## WHAT TO WORK ON
Please set down exactly the lines of the listing below from the line containing "CN4 pin 1: IN_B -> GND" through the line containing "R23: none -> 3.3k (OUT, SUM)", both lines included, leaving out all other lines.

Start of ENTRIES PROVIDED

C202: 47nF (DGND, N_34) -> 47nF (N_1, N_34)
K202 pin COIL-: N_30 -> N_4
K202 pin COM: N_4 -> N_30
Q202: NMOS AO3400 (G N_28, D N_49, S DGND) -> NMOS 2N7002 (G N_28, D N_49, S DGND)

End of ENTRIES PROVIDED
Start of ENTRIES PROVIDED

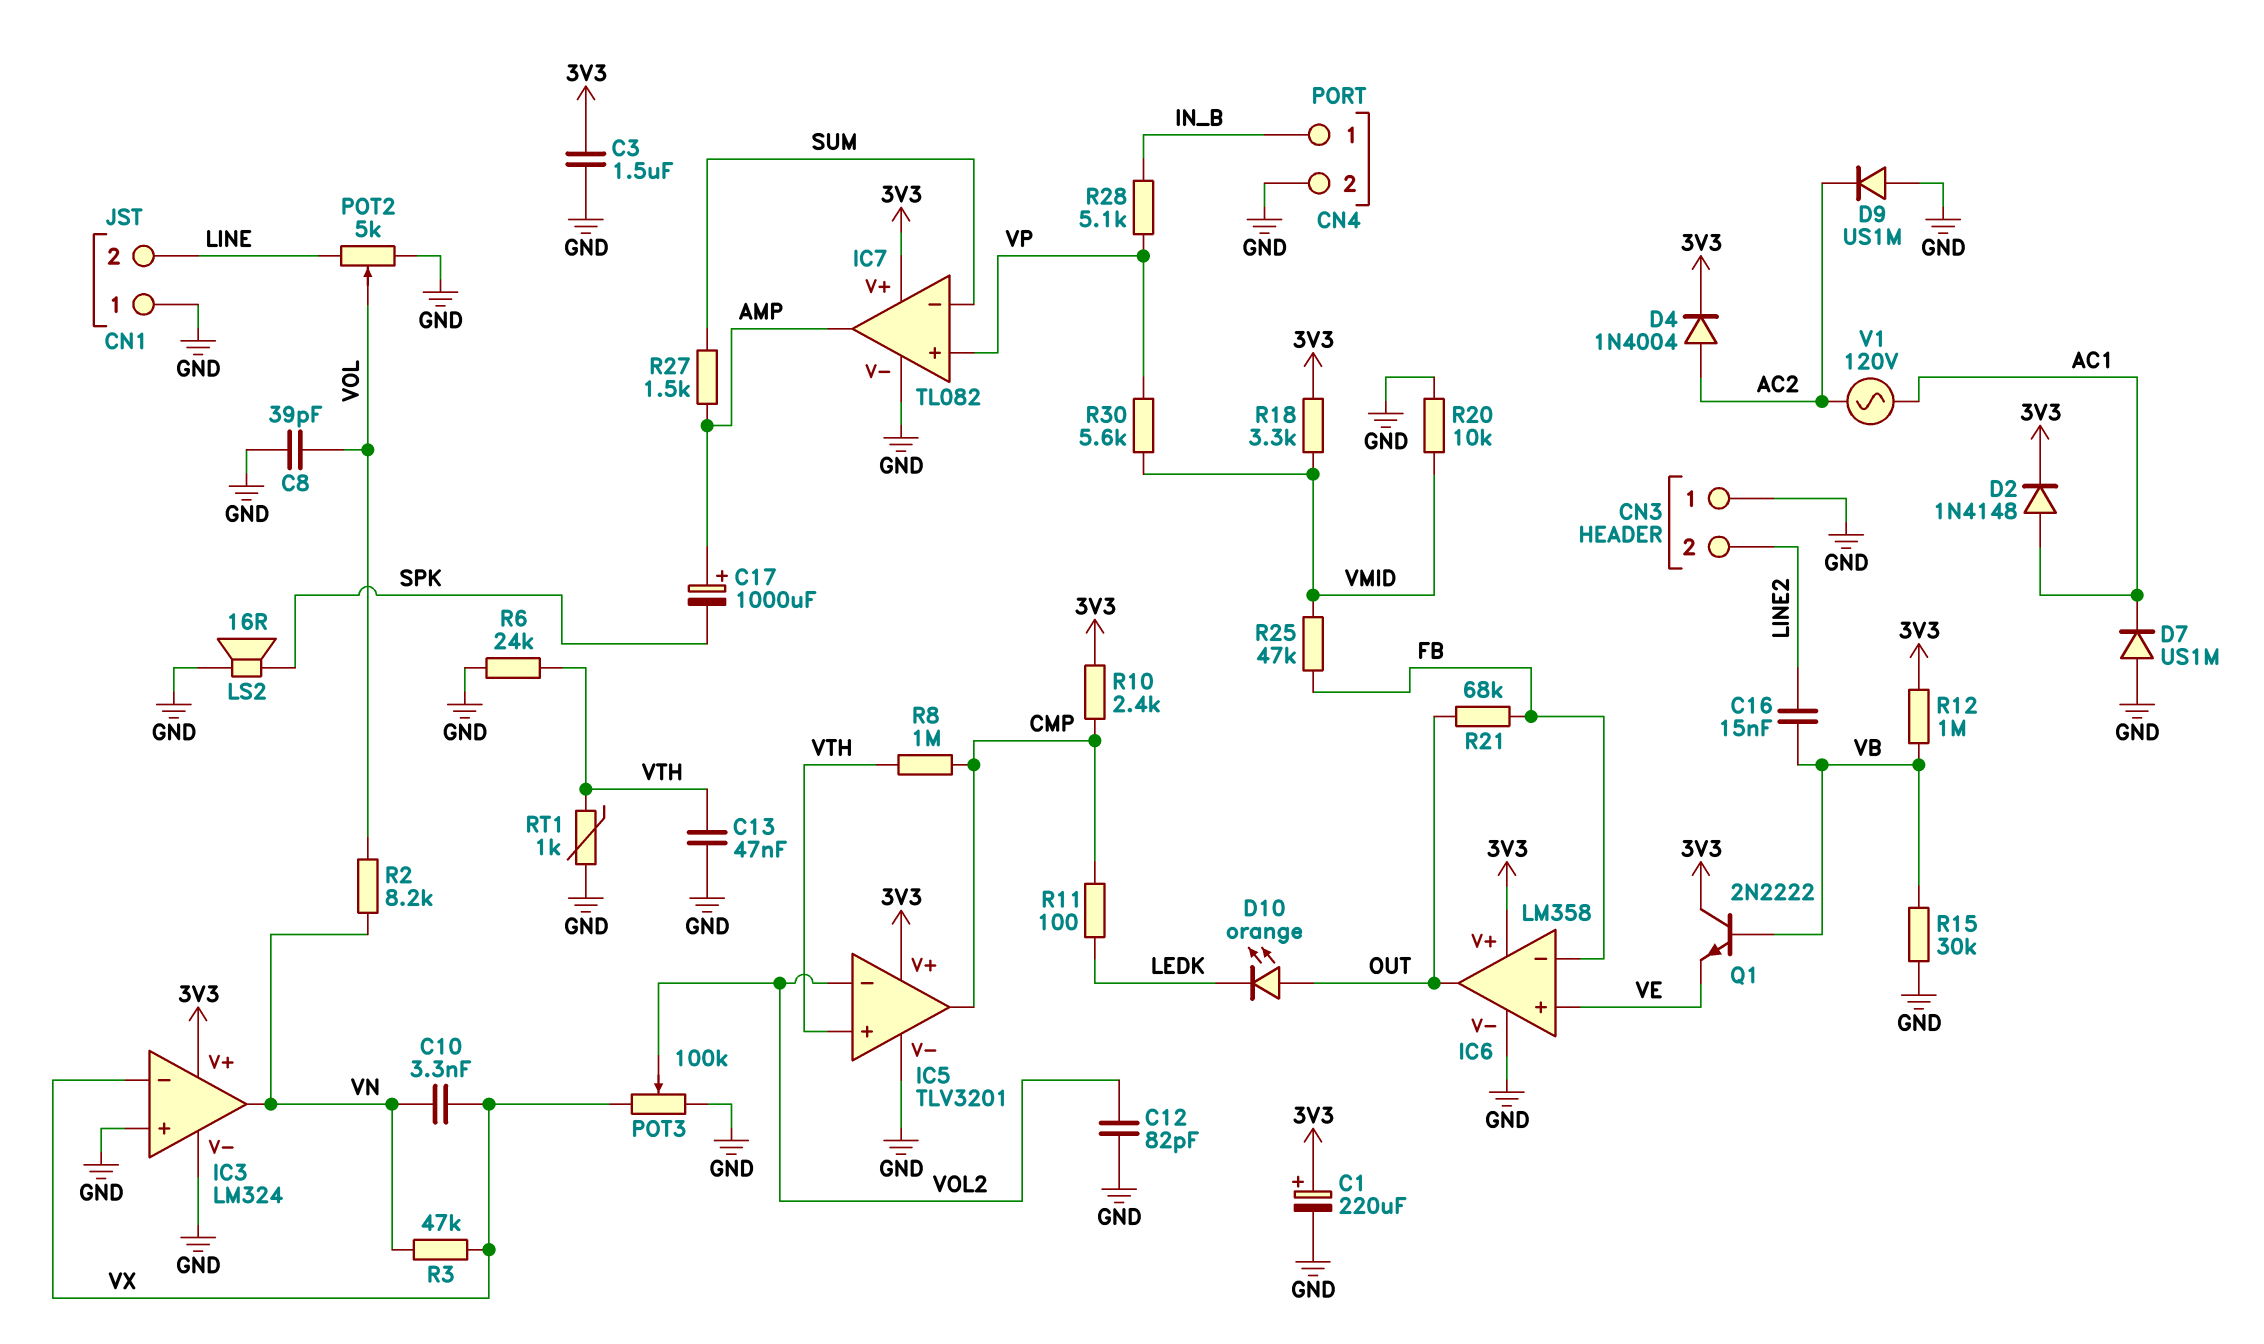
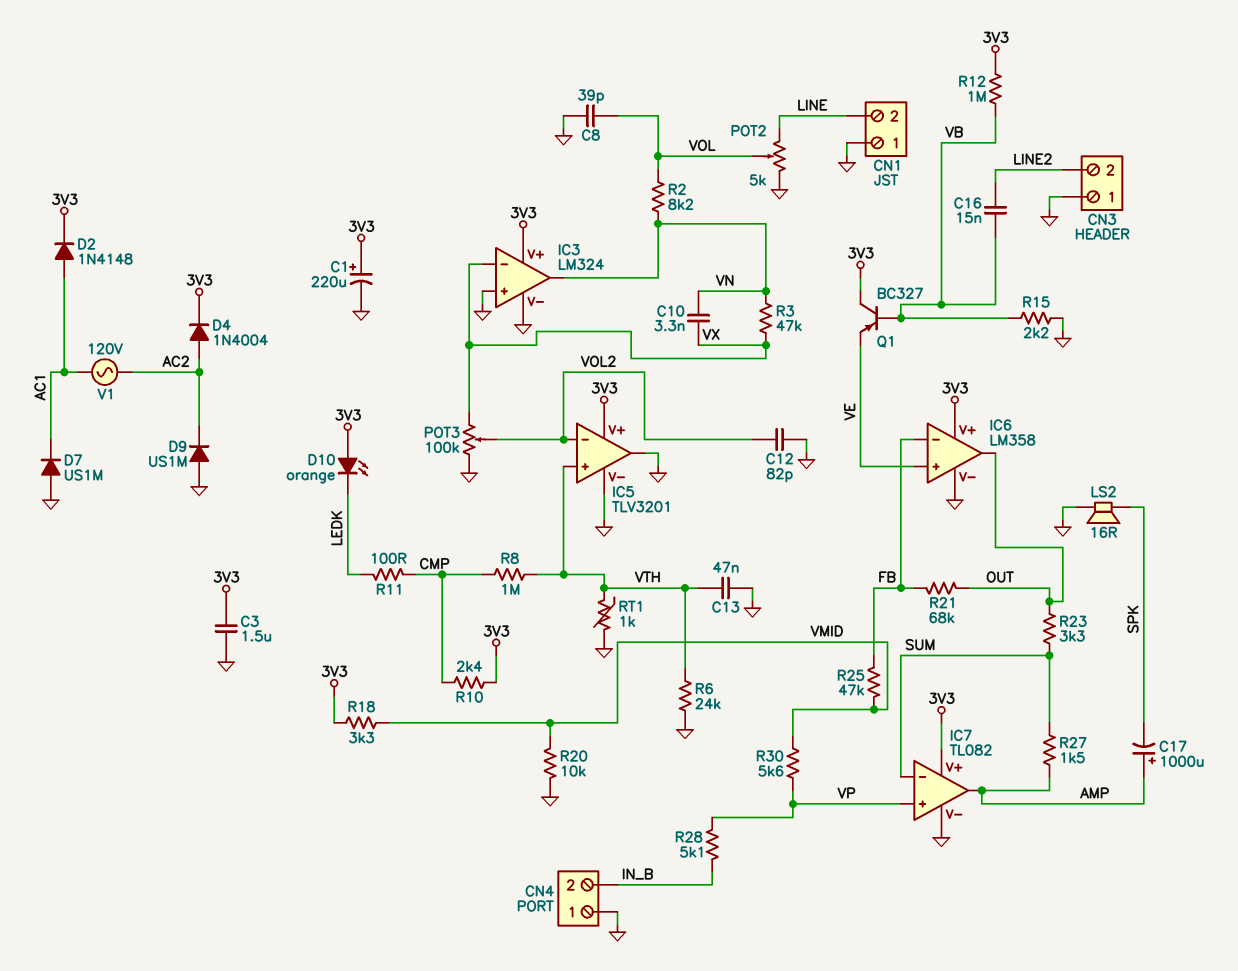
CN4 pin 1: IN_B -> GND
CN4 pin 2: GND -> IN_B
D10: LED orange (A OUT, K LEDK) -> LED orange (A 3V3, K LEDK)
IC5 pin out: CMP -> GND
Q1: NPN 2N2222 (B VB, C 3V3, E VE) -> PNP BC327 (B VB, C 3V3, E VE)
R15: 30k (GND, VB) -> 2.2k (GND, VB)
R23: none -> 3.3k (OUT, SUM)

End of ENTRIES PROVIDED
Start of ENTRIES PROVIDED

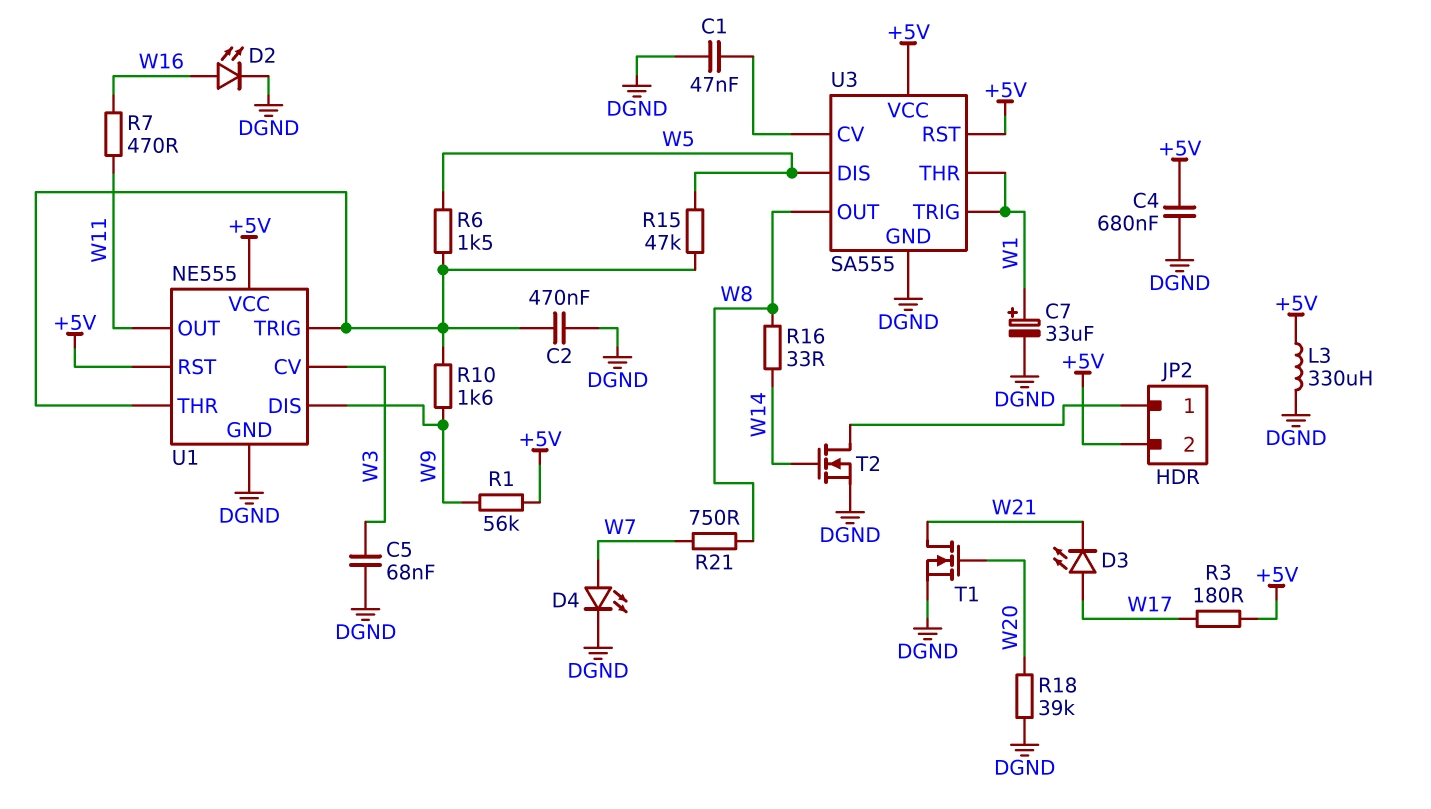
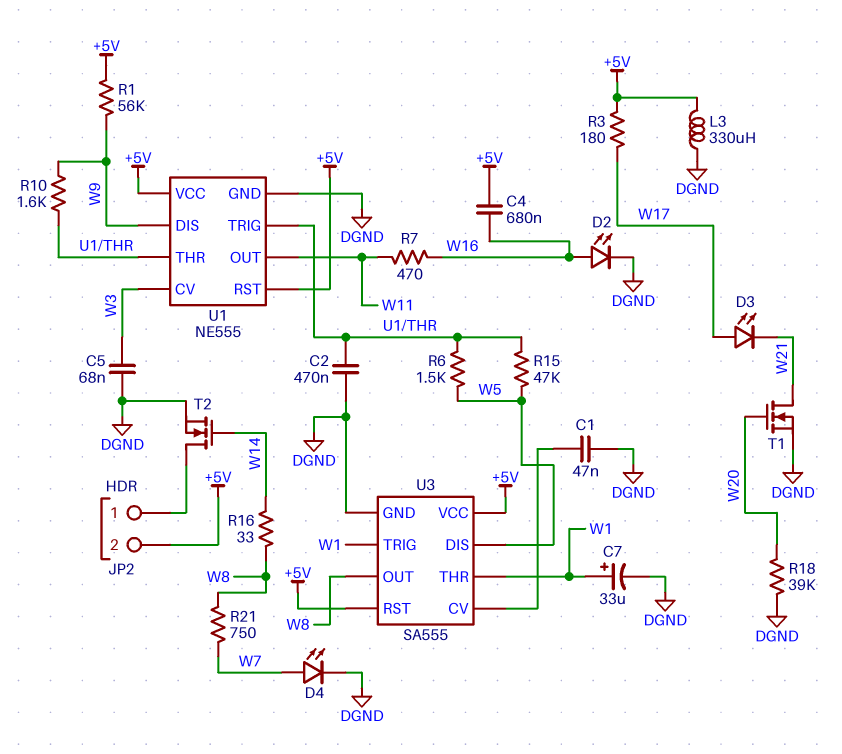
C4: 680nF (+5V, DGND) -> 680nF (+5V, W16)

End of ENTRIES PROVIDED

## EXERCISE RESPONSE
CN4 pin 1: IN_B -> GND
CN4 pin 2: GND -> IN_B
D10: LED orange (A OUT, K LEDK) -> LED orange (A 3V3, K LEDK)
IC5 pin out: CMP -> GND
Q1: NPN 2N2222 (B VB, C 3V3, E VE) -> PNP BC327 (B VB, C 3V3, E VE)
R15: 30k (GND, VB) -> 2.2k (GND, VB)
R23: none -> 3.3k (OUT, SUM)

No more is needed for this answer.